╭──

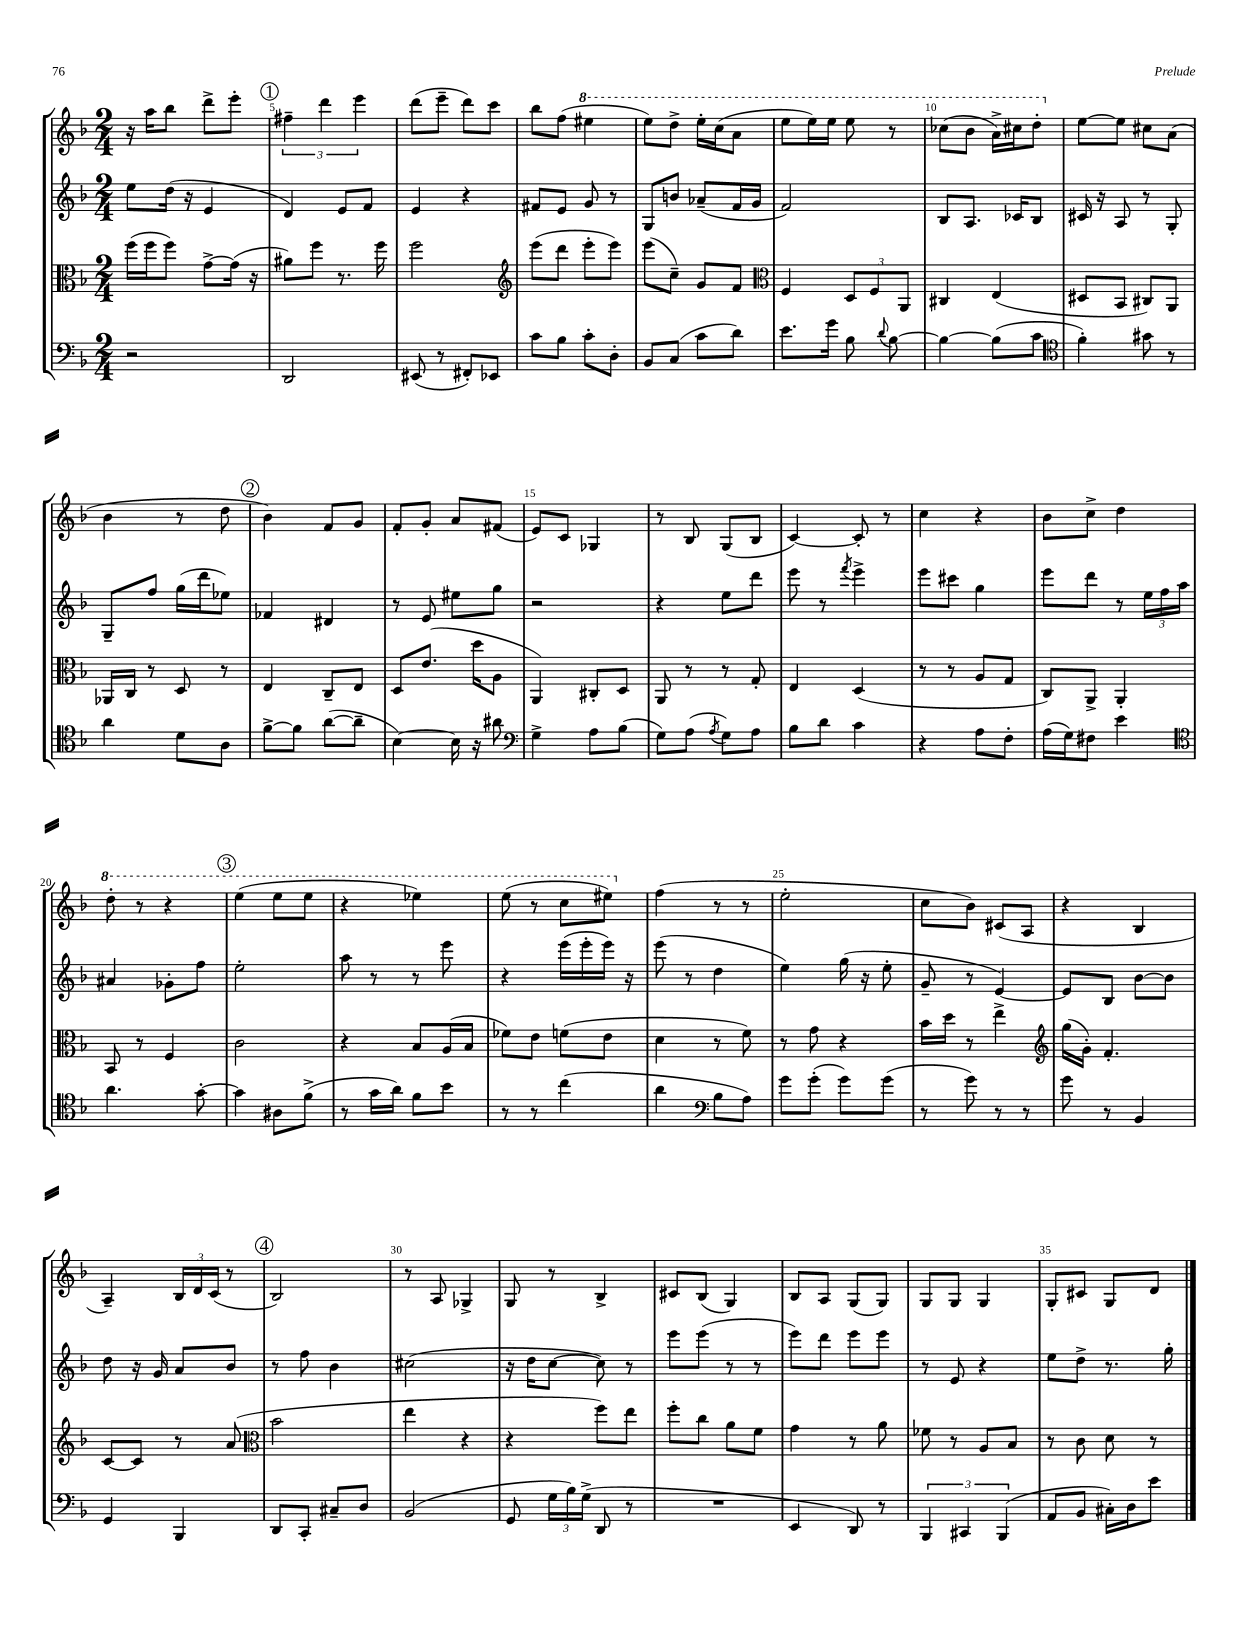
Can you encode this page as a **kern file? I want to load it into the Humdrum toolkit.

**kern	**kern	**kern	**kern
*staff4	*staff3	*staff2	*staff1
*clefF4	*clefC3	*clefG2	*clefG2
*k[b-]	*k[b-]	*k[b-]	*k[b-]
*M2/4	*M2/4	*M2/4	*M2/4
2r	(16ff	8ee	16r
.	16ff	.	16aa
.	8ff)	(16dd	8bb-
.	.	16r	.
.	[8g^	4e	8ddd^
.	(16g]	.	8eee'
.	16r	.	.
=	=	=	=
2DD	8a#)	4d)	6ff#~
.	8ff	.	.
.	.	.	6ddd
.	8.r	8e	.
.	.	.	6eee
.	.	8f	.
.	16ff	.	.
=	=	=	=
(8EE#	2ff	4e	(8ddd
8r	.	.	8eee~
8FF#')	.	4r	8ddd)
8EE-	.	.	8ccc
=	=	=	=
*	*clefG2	*	*
8c	(8eee	8f#	8bb-
8B-	8ddd	8e	(8ff
8c'	8eee'	8g	4eee#
8D'	8eee)	8r	.
=	=	=	=
8BB-	(8eee	8G	8eee)
(8C	8cc~)	8b	8ddd^
8c	8g	(8a-~	16eee'
.	.	.	(16ccc
8d)	8f	16f	8aa
.	.	16g	.
=	=	=	=
*	*clefC3	*	*
8.e	4F	2f)	8eee
.	.	.	16eee)
16g	.	.	16eee
8B-	12D	.	8eee
.	12F	.	.
8qqd	.	.	.
[8B-	.	.	8r
.	12AA	.	.
=	=	=	=
4B-_	4C#	8B-	(8ccc-
.	.	8.A	8bb-
(8B-]	(4E	.	16aa^)
.	.	16c-	16ccc#
8c	.	8B-	8ddd'
=	=	=	=
*clefC4	*	*	*
4f')	8D#	16c#	[8ee
.	.	16r	.
.	8BB-	8A	8ee]
8g#	8C#)	8r	8cc#
8r	8AA	8G'	(8a
=	=	=	=
4a	16AA-	8G~	4b-
.	16C	.	.
.	8r	8ff	.
8d	8D	(16gg	8r
.	.	16ddd	.
8A	8r	8ee-)	8dd
=	=	=	=
[8f^	4E	4f-	4b-)
8f]	.	.	.
([8a	8C~	4d#	8f
8a~]	8E	.	8g
=	=	=	=
[4B-)	8D	8r	8f'
.	(8.e	8e	8g'
16B-]	.	8ee#	8a
16r	16dd	.	.
8a#	8A	8gg	(8f#
=	=	=	=
*clefF4	*	*	*
4G^	4AA)	2r	8e)
.	.	.	8c
8A	8C#'	.	4G-
(8B-	8D	.	.
=	=	=	=
8G)	8AA	4r	8r
(8A	8r	.	8B-
8qA	.	.	.
8G)	8r	8ee	(8G
8A	8G'	8ddd	8B-
=	=	=	=
8B-	4E	8eee	[4c)
8d	.	8r	.
.	.	8qfff	.
4c	(4D	4eee^	8c']
.	.	.	8r
=	=	=	=
4r	8r	8eee	4cc
.	8r	8ccc#	.
8A	8A	4gg	4r
8F'	8G	.	.
=	=	=	=
(16A	8C)	8eee	8b-
16G)	.	.	.
8F#	8AA^	8ddd	8cc^
4e	4AA'	8r	4dd
.	.	24ee	.
.	.	24ff	.
.	.	24aa	.
=	=	=	=
*clefC4	*	*	*
4.a	8BB-	4a#	8ddd'
.	8r	.	8r
.	4F	8g-'	4r
[8g'	.	8ff	.
=	=	=	=
4g]	2c	2ee'	(4eee
8A#	.	.	8eee
(8f^	.	.	8eee
=	=	=	=
8r	4r	8aa	4r
16g	.	8r	.
16a)	.	.	.
8f	8B-	8r	4eee-)
8b-	(16A	8eee	.
.	16B-	.	.
=	=	=	=
8r	8f-)	4r	(8eee
8r	8e	.	8r
(4cc	(8f	(16eee	8ccc
.	.	16eee'	.
.	8e	16eee)	8eee#)
.	.	16r	.
=	=	=	=
4a	4d	(8eee	(4ff
.	.	8r	.
*clefF4	*	*	*
8B-	8r	4dd	8r
8A)	8f)	.	8r
=	=	=	=
8g	8r	4ee)	2ee'
(8g'	8g	.	.
8g)	4r	(16gg	.
.	.	16r	.
(8g	.	8ee'	.
=	=	=	=
8r	16b-	8g~	8cc
.	16dd	.	.
8g)	8r	8r	8b-)
8r	4ee^	[4e)	(8c#
8r	.	.	8A
=	=	=	=
*	*clefG2	*	*
8g	(16gg	8e]	4r
.	16g')	.	.
8r	4.f'	8B-	.
4BB-	.	[8b-	4B-
.	.	8b-]	.
=	=	=	=
4GG	[8c	8dd	4A~)
.	8c]	16r	.
.	.	16g	.
4BBB-	8r	8a	24B-
.	.	.	24d
.	.	.	(24c
.	(8a	8b-	8r
=	=	=	=
*	*clefC3	*	*
8DD	2b-	8r	2B-)
8CC'	.	8ff	.
8C#~	.	4b-	.
8D	.	.	.
=	=	=	=
(2BB-	4ee	(2cc#	8r
.	.	.	8A
.	4r	.	4G-^
=	=	=	=
8GG	4r	16r	8G
.	.	16dd	.
24G	.	[8cc	8r
24B-)	.	.	.
(24G^	.	.	.
8DD	8ff)	8cc])	4B-^
8r	8ee	8r	.
=	=	=	=
2r	8ff'	8eee	8c#
.	8cc	(8eee	(8B-
.	8a	8r	4G)
.	8f	8r	.
=	=	=	=
4EE	4g	8eee)	8B-
.	.	8ddd	8A
8DD)	8r	8eee	(8G
8r	8a	8eee	8G)
=	=	=	=
6BBB-	8f-	8r	8G
.	8r	8e	8G
6CC#	.	.	.
.	8A	4r	4G
(6BBB-	.	.	.
.	8B-	.	.
=	=	=	=
8AA	8r	8ee	8G'
8BB-	8c	8dd^	8c#
16C#')	8d	8.r	8G
16D	.	.	.
8e	8r	.	8d
.	.	16gg'	.
==	==	==	==
*-	*-	*-	*-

╰──

▶ Problem description: Find every line in the entries above that contains the string "kern", treating uppercase and lowercase as different, and copy each of those lines.

▶ Output of the task:
Can you encode this page as a **kern file? I want to load it into the Humdrum toolkit.
**kern	**kern	**kern	**kern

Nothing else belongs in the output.